(Information given)
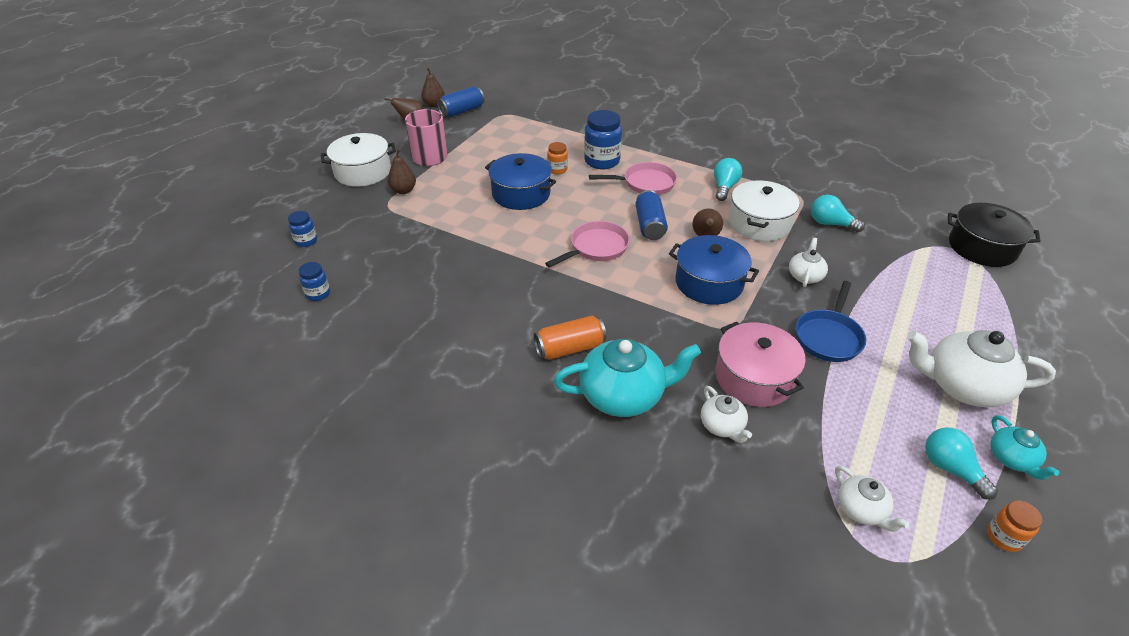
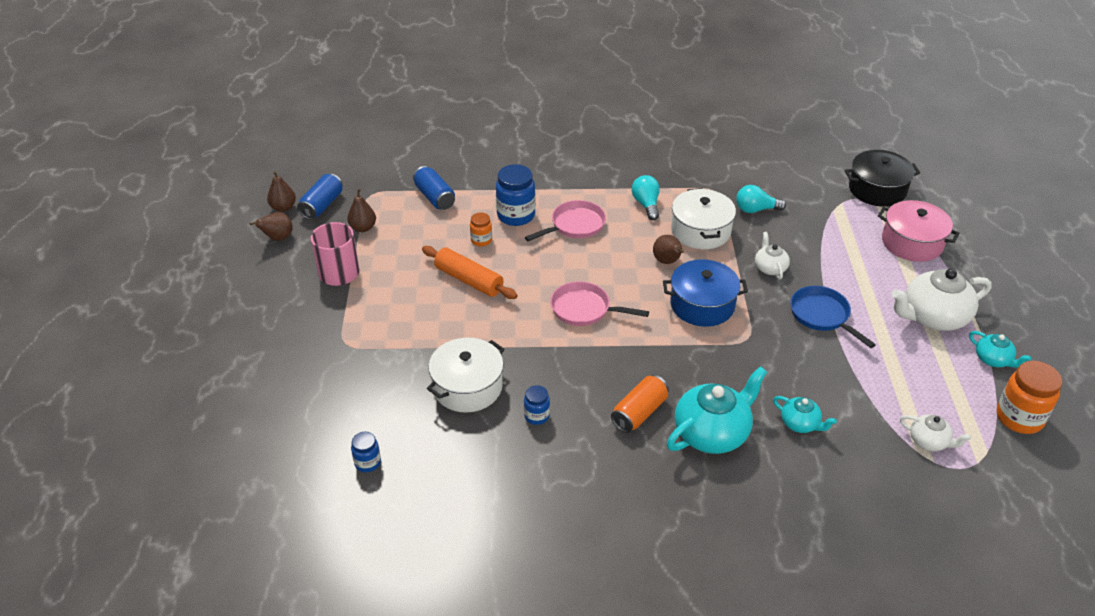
camera: 30 degrees left, 0 degrees up
(306, 241) = (299, 415): blue jar -> blue jar (536, 416)
(363, 172) = (282, 316): white pot -> white pot (467, 387)
(403, 190) = (347, 321): brown pear -> brown pear (363, 228)
(521, 194) = (469, 280): blue pot -> orange rolling pin
(596, 247) = (584, 309): pink pan -> pink pan turned 90 degrees counterclockwise
(649, 225) = (612, 268): blue can -> blue can (434, 197)
(722, 426) = (800, 424): white teapot -> turquoise teapot
(754, 377) = (794, 374): pink pot -> pink pot (912, 243)
(828, 337) = (822, 315): blue pan -> blue pan turned 150 degrees clockwise
(950, 469) = (962, 385): turquoise light bulb -> none
(1004, 537) = (1019, 418): orange jar -> orange jar, size x1.83

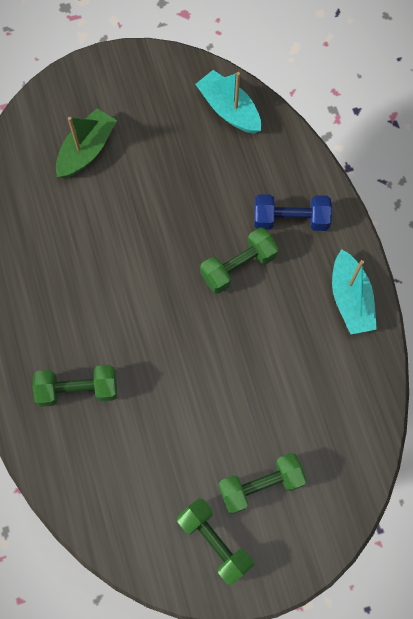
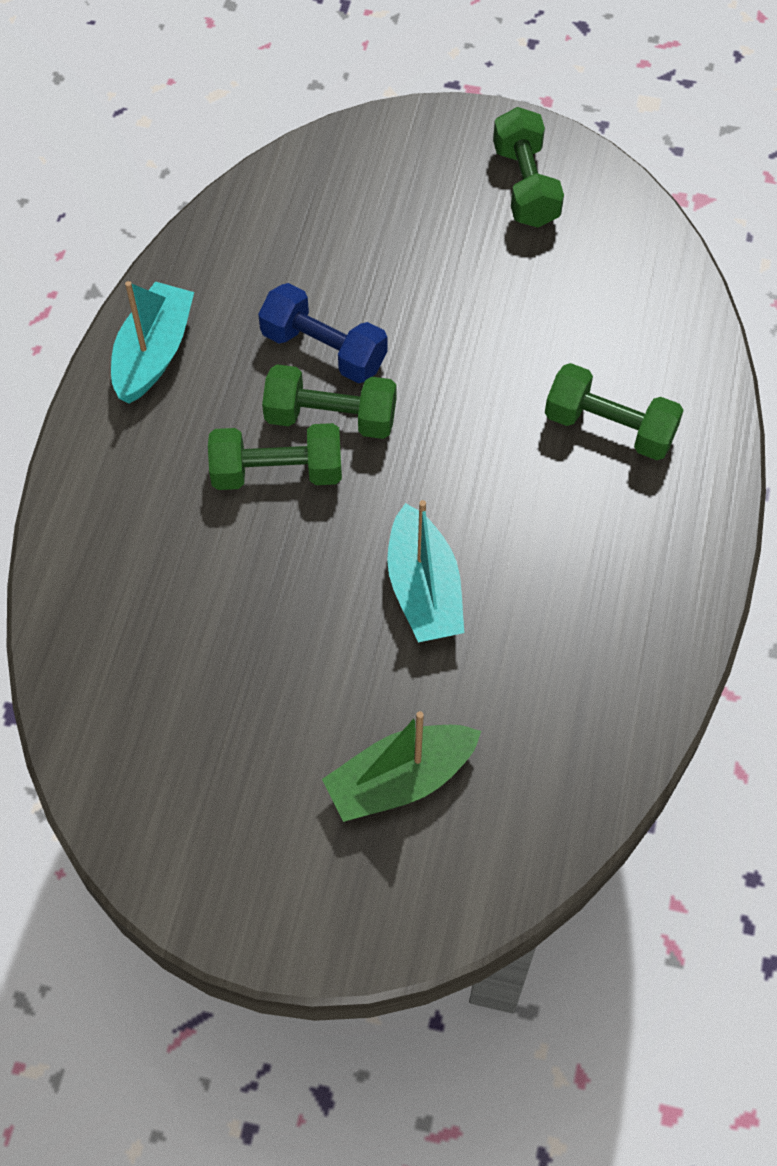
camera: 150 degrees left, 10 degrees down
(229, 109) = (116, 722): turquoise boat -> turquoise boat (424, 589)
(260, 485) = (430, 212): green dumbbell -> green dumbbell (330, 418)
(290, 219) = (152, 498): blue dumbbell -> blue dumbbell (323, 350)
(End Information given)
--- What to work on ---
Repeat the data above in full and exactly. Omit every image.

--- Written solution ---
camera: 30 degrees left, 0 degrees up
(306, 241) = (299, 415): blue jar -> blue jar (536, 416)
(363, 172) = (282, 316): white pot -> white pot (467, 387)
(403, 190) = (347, 321): brown pear -> brown pear (363, 228)
(521, 194) = (469, 280): blue pot -> orange rolling pin
(596, 247) = (584, 309): pink pan -> pink pan turned 90 degrees counterclockwise
(649, 225) = (612, 268): blue can -> blue can (434, 197)
(722, 426) = (800, 424): white teapot -> turquoise teapot
(754, 377) = (794, 374): pink pot -> pink pot (912, 243)
(828, 337) = (822, 315): blue pan -> blue pan turned 150 degrees clockwise
(950, 469) = (962, 385): turquoise light bulb -> none
(1004, 537) = (1019, 418): orange jar -> orange jar, size x1.83

camera: 150 degrees left, 10 degrees down
(229, 109) = (116, 722): turquoise boat -> turquoise boat (424, 589)
(260, 485) = (430, 212): green dumbbell -> green dumbbell (330, 418)
(290, 219) = (152, 498): blue dumbbell -> blue dumbbell (323, 350)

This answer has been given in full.